WORK ITEM: All lines from the one containing "lime brick C8" through the end of the data below must be reproduced exactly, and no others.
RAW DATA section start
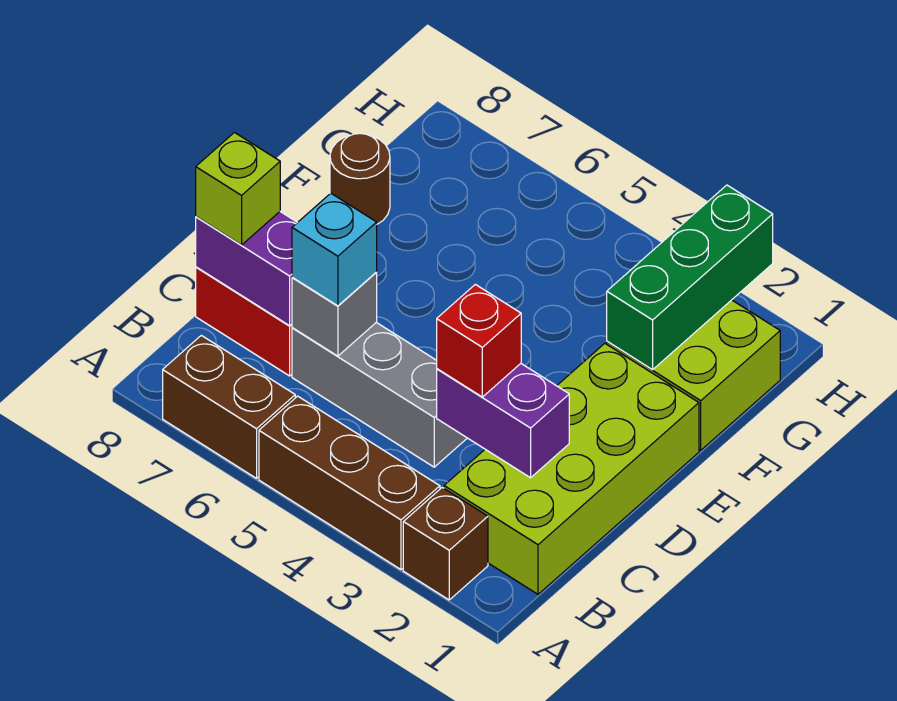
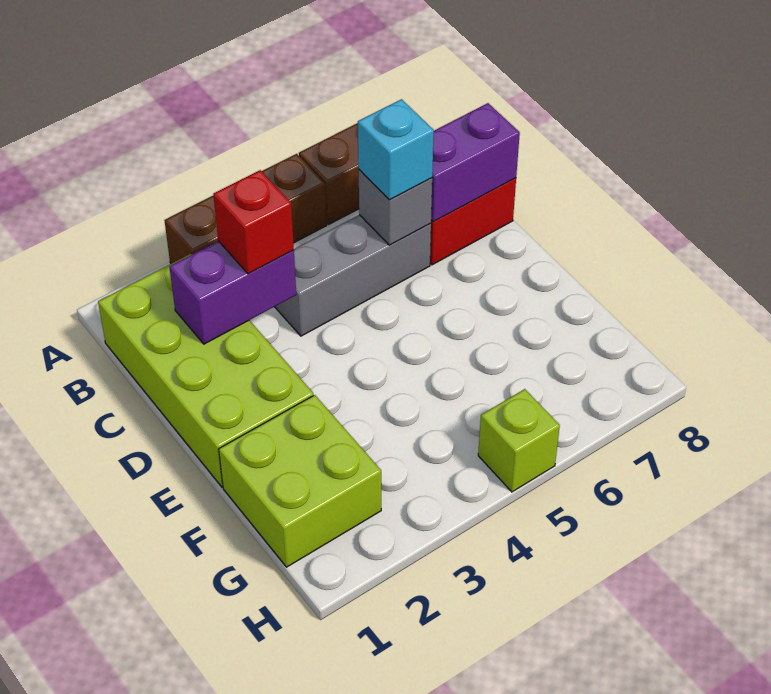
brown brick A2 level 1 -> none
lime brick C8 level 3 -> lime brick H5 level 1
green brick F2:H2 level 2 -> none
brown round brick F8 level 1 -> none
RAW DATA section end
ANSWER AREA:
lime brick C8 level 3 -> lime brick H5 level 1
green brick F2:H2 level 2 -> none
brown round brick F8 level 1 -> none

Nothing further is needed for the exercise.